* [Directions for this task]: Give exactly the lines from the one that contains "LCD1 pin SDA: TX -> D7" through the end of the entries below, both included; the pictures stay out.

(Before-and-after change data)
-.-.-
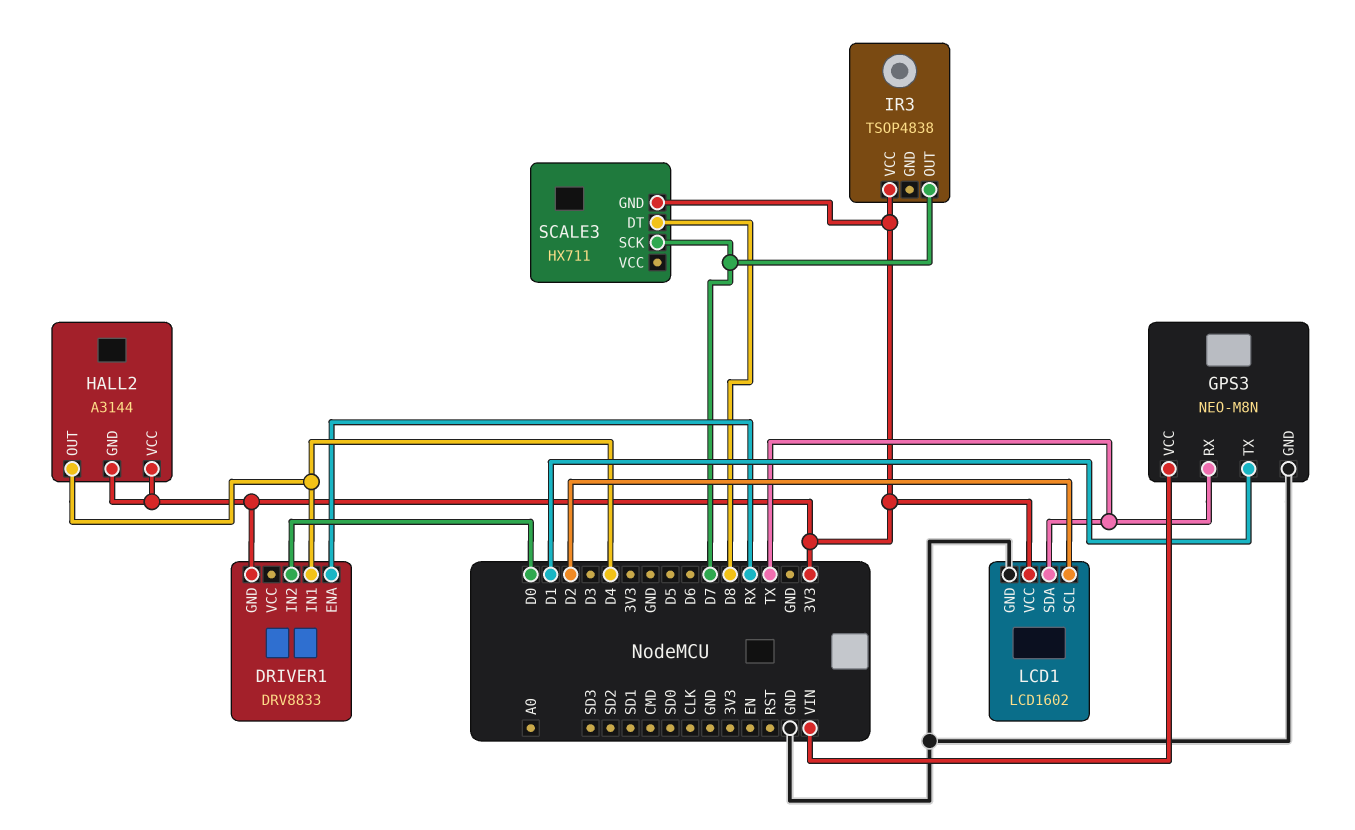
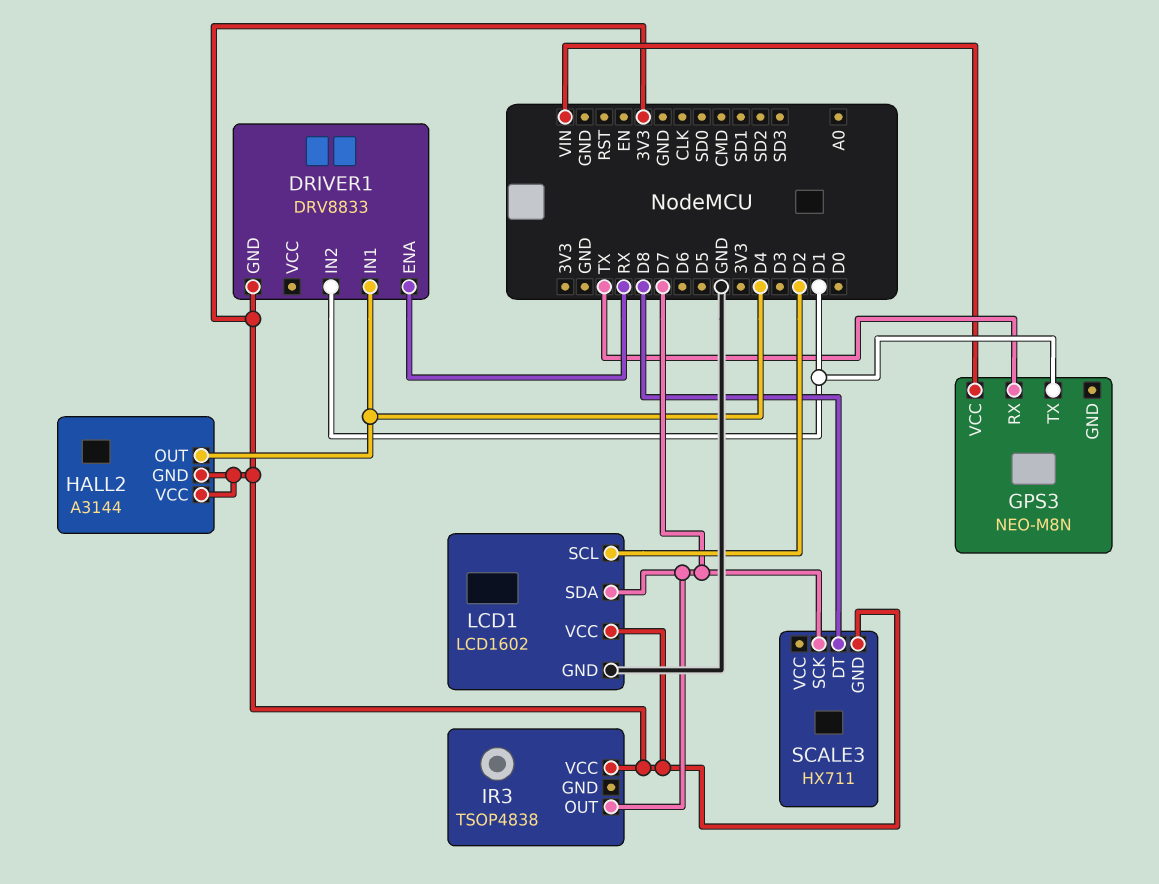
DRIVER1 pin IN2: D0 -> D1
GPS3 pin GND: GND -> none
LCD1 pin SDA: TX -> D7

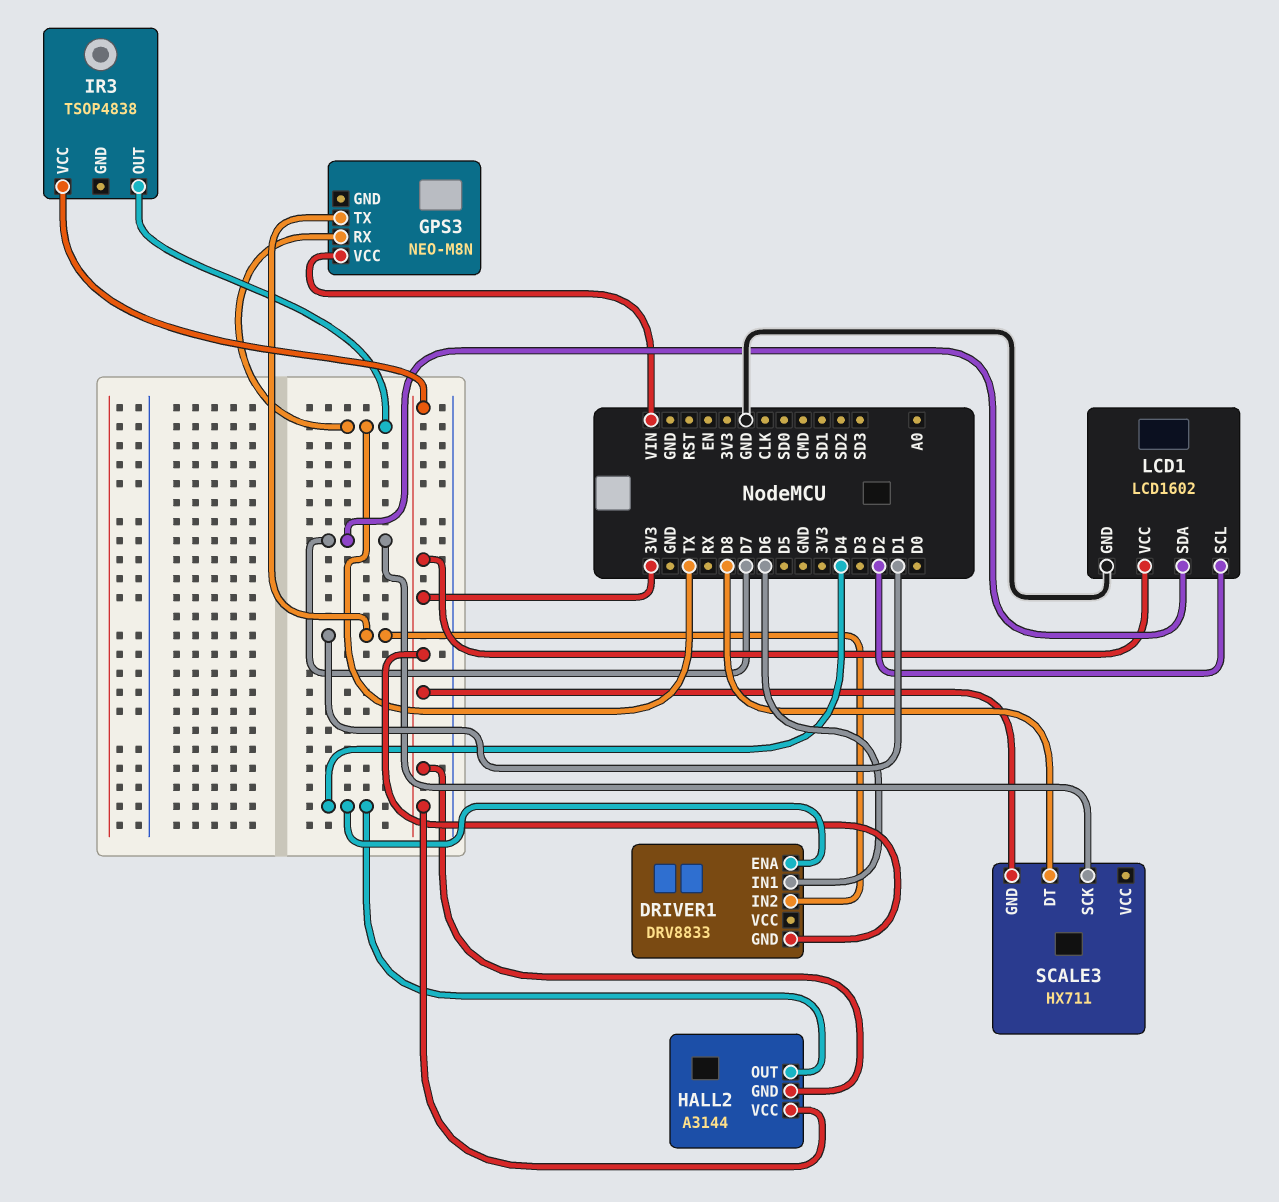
DRIVER1 pin ENA: RX -> D4
DRIVER1 pin IN1: D4 -> D6
IR3 pin OUT: D7 -> TX

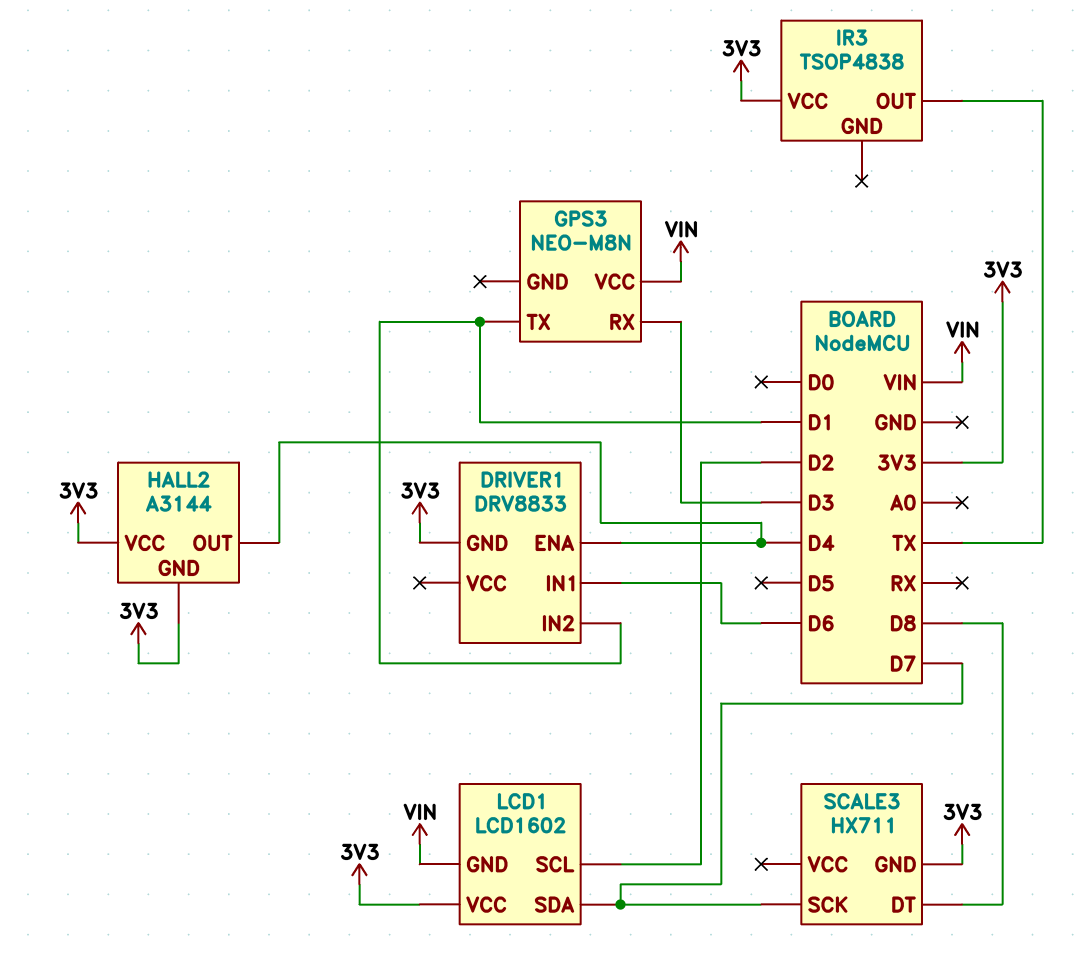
GPS3 pin RX: TX -> D3
LCD1 pin GND: GND -> VIN

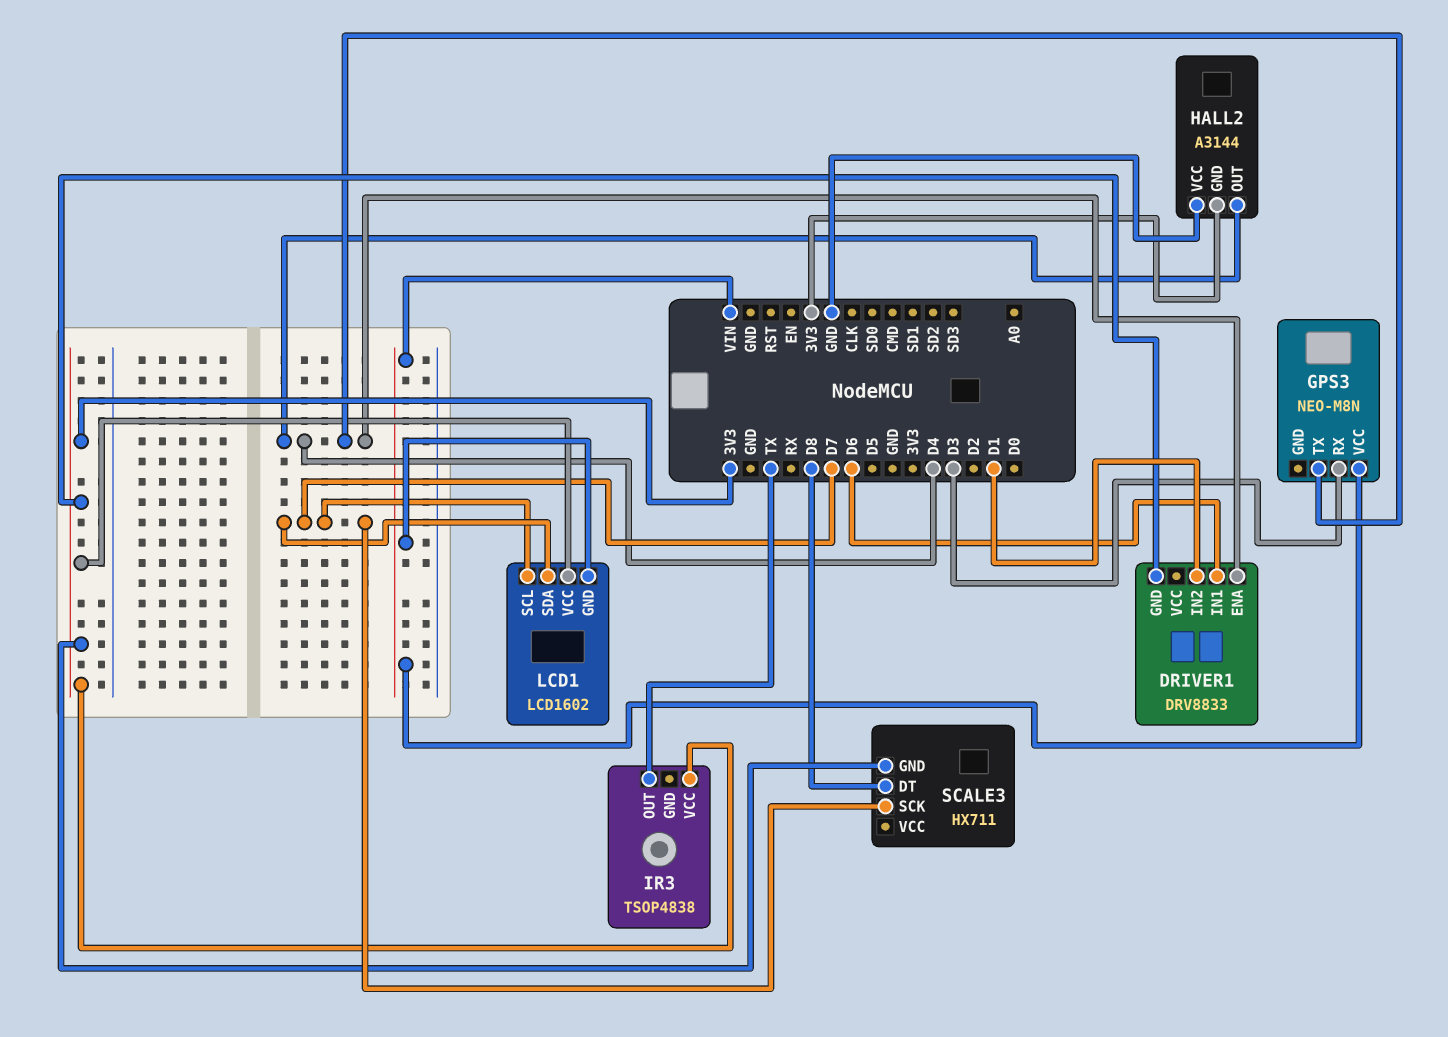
GPS3 pin TX: D1 -> D4
HALL2 pin VCC: 3V3 -> GND
LCD1 pin SCL: D2 -> D7

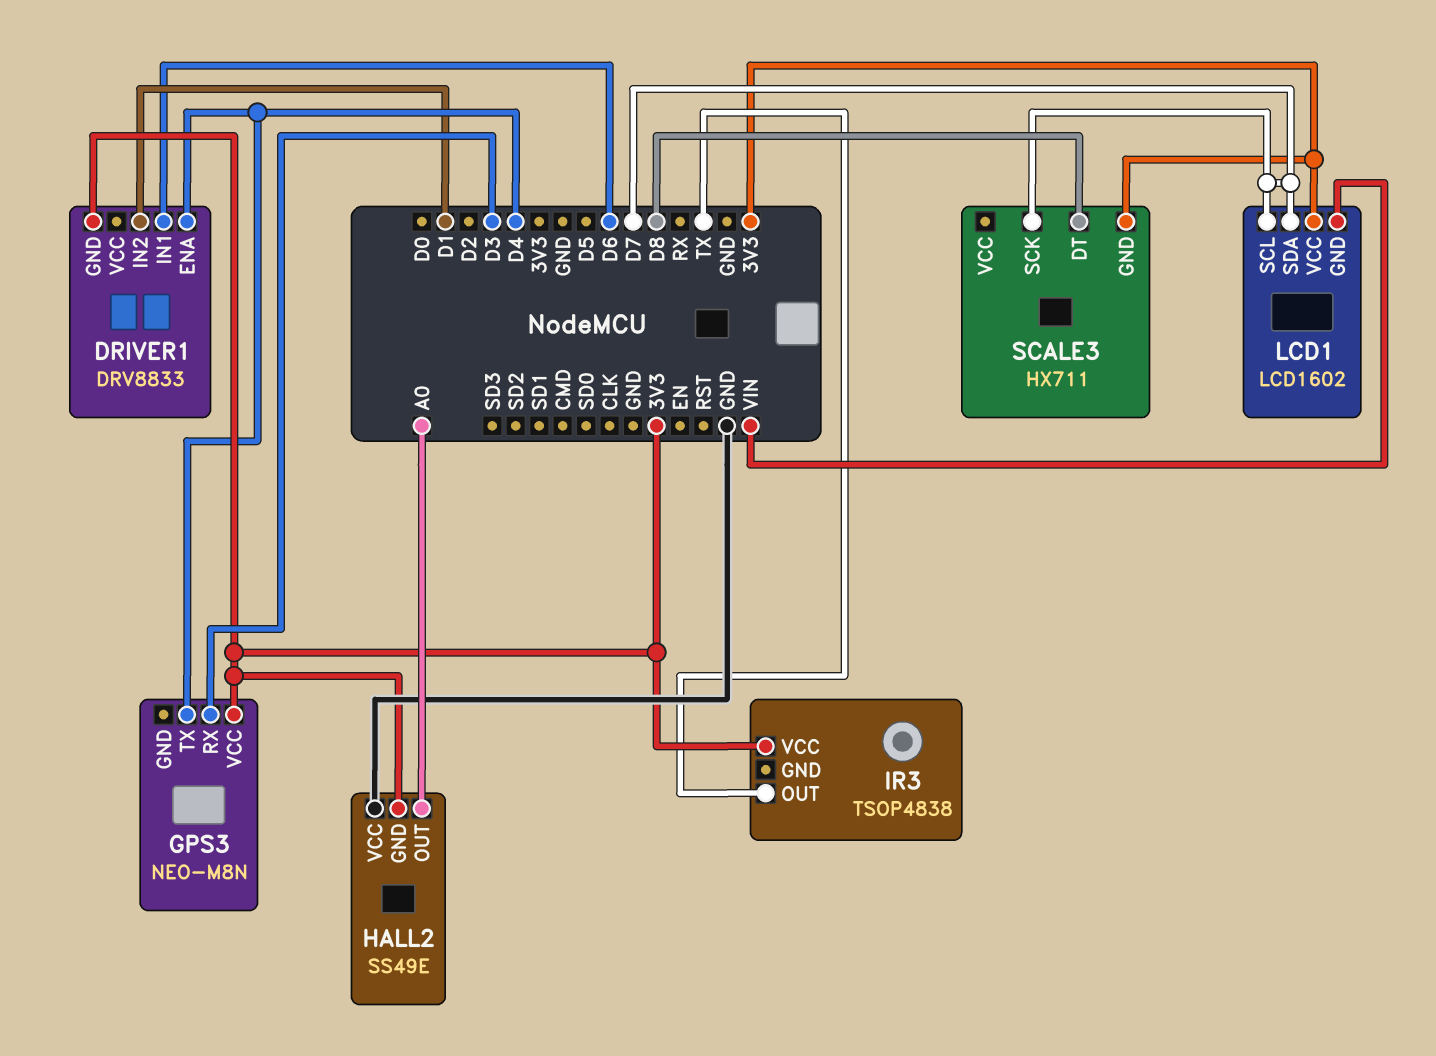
GPS3 pin VCC: VIN -> 3V3
HALL2: A3144 -> SS49E
HALL2 pin OUT: D4 -> A0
-.-.-
* [Expected answer]:
LCD1 pin SDA: TX -> D7

DRIVER1 pin ENA: RX -> D4
DRIVER1 pin IN1: D4 -> D6
IR3 pin OUT: D7 -> TX

GPS3 pin RX: TX -> D3
LCD1 pin GND: GND -> VIN

GPS3 pin TX: D1 -> D4
HALL2 pin VCC: 3V3 -> GND
LCD1 pin SCL: D2 -> D7

GPS3 pin VCC: VIN -> 3V3
HALL2: A3144 -> SS49E
HALL2 pin OUT: D4 -> A0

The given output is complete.